## Try it
What is needed is a copy of each line in the listing below that contains "ruler".

## Records supplied

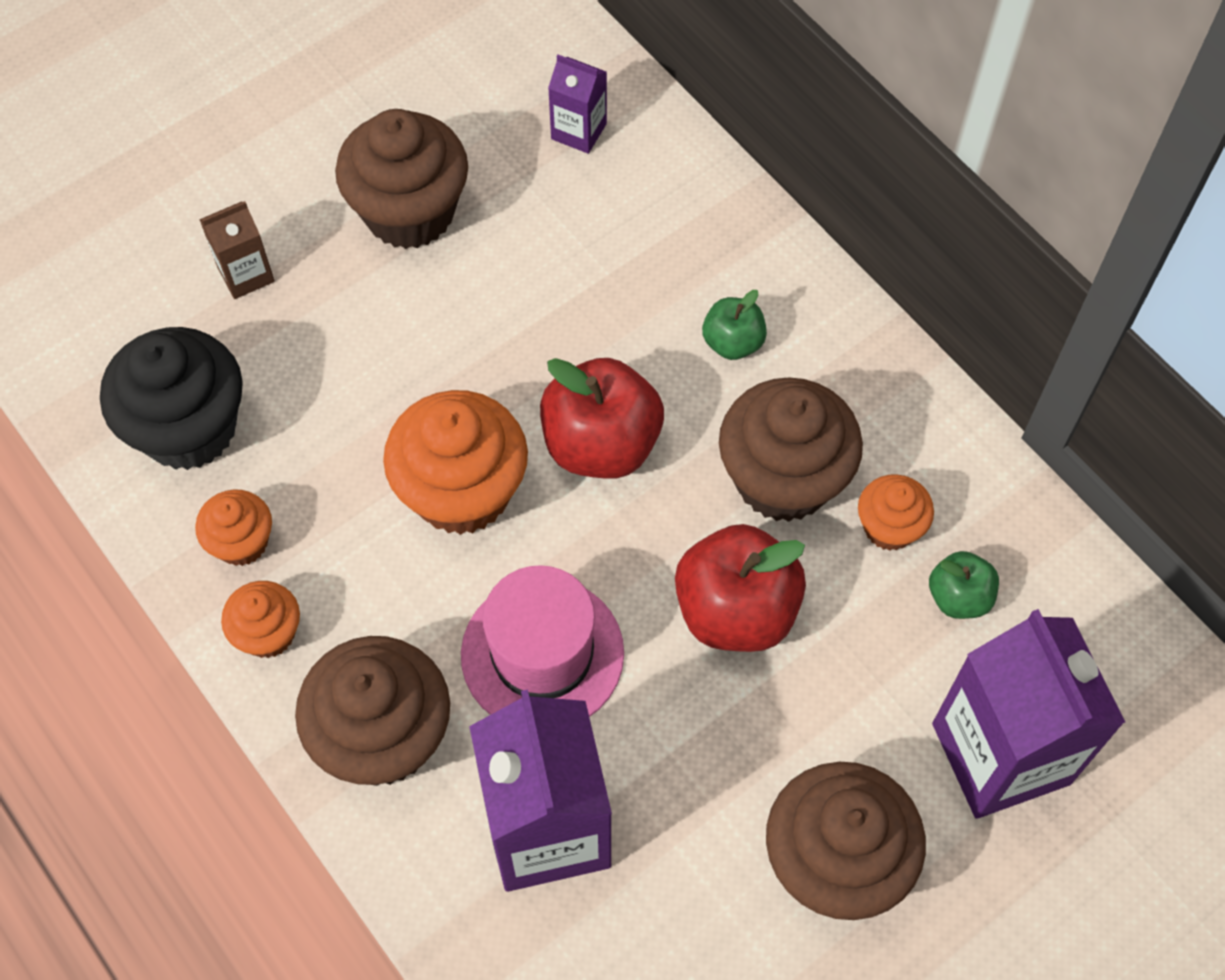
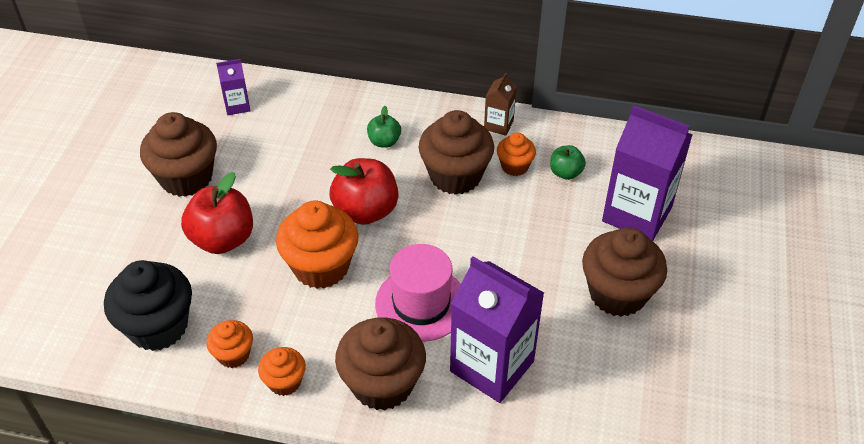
camera: 40 degrees left, 15 degrees down
(246, 274) = (126, 248): brown carton -> brown carton (498, 125)
(736, 610) = (485, 233): red apple -> red apple (223, 239)

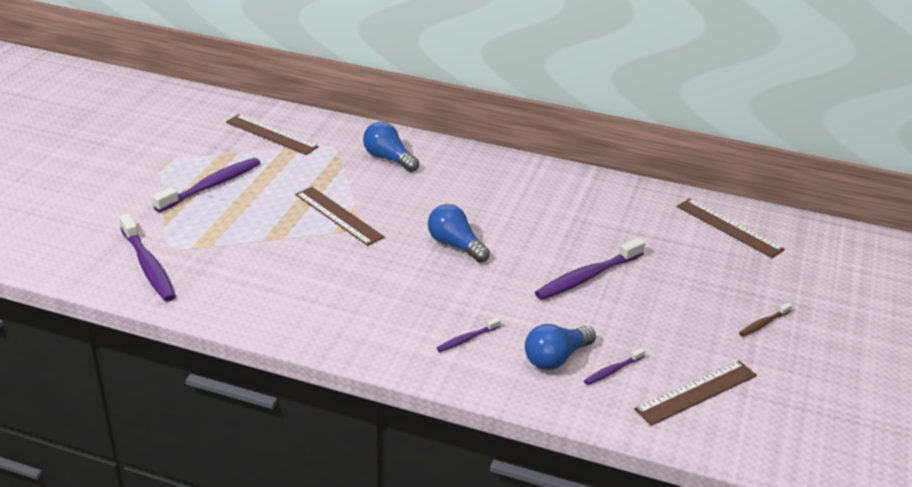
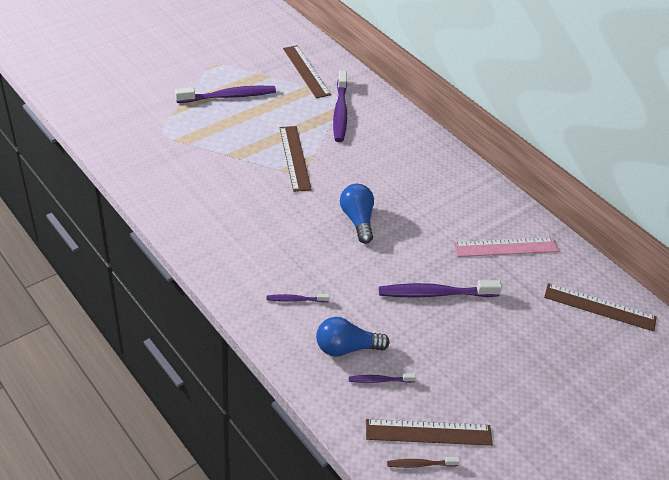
camera: 30 degrees right, 10 degrees up
(148, 266) = (136, 141): purple toothbrush -> purple toothbrush (340, 112)
(388, 159) = (373, 126): blue light bulb -> none
(608, 213) = (506, 247): none -> pink ruler
(729, 227) = (599, 307): brown ruler -> brown ruler turned 60 degrees counterclockwise
(763, 324) = (544, 405): brown toothbrush -> brown toothbrush (420, 464)

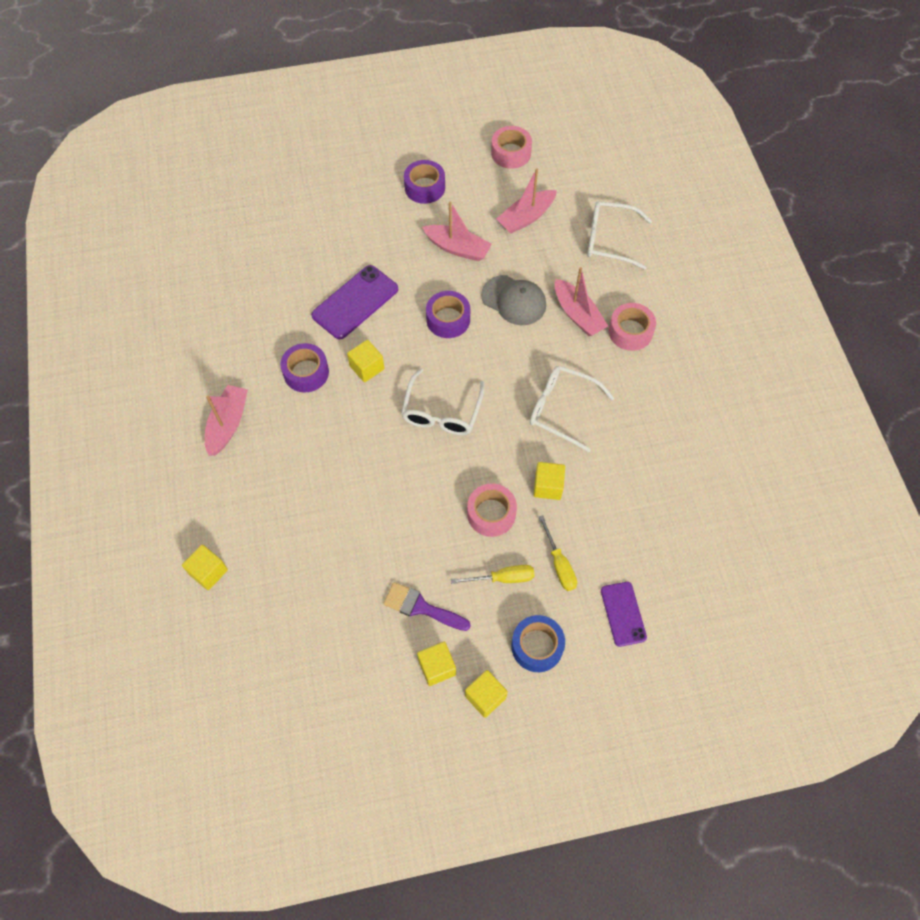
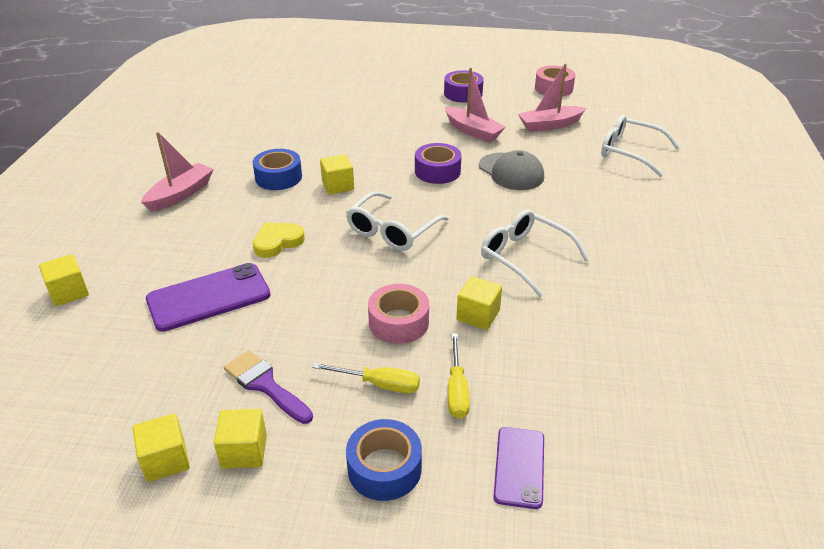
camera: 20 degrees right, 25 degrees down
(306, 372) = (278, 177): purple tape -> blue tape
(350, 457) = (277, 242): none -> yellow heart
(355, 302) = (356, 144): purple phone -> purple phone (208, 297)
(485, 697) = (284, 505): yellow cube -> yellow cube (165, 460)
(578, 314) = (574, 193): pink boat -> none
(630, 331) = (628, 216): pink tape -> none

## Answer below
(608, 213) = (506, 247): none -> pink ruler
(729, 227) = (599, 307): brown ruler -> brown ruler turned 60 degrees counterclockwise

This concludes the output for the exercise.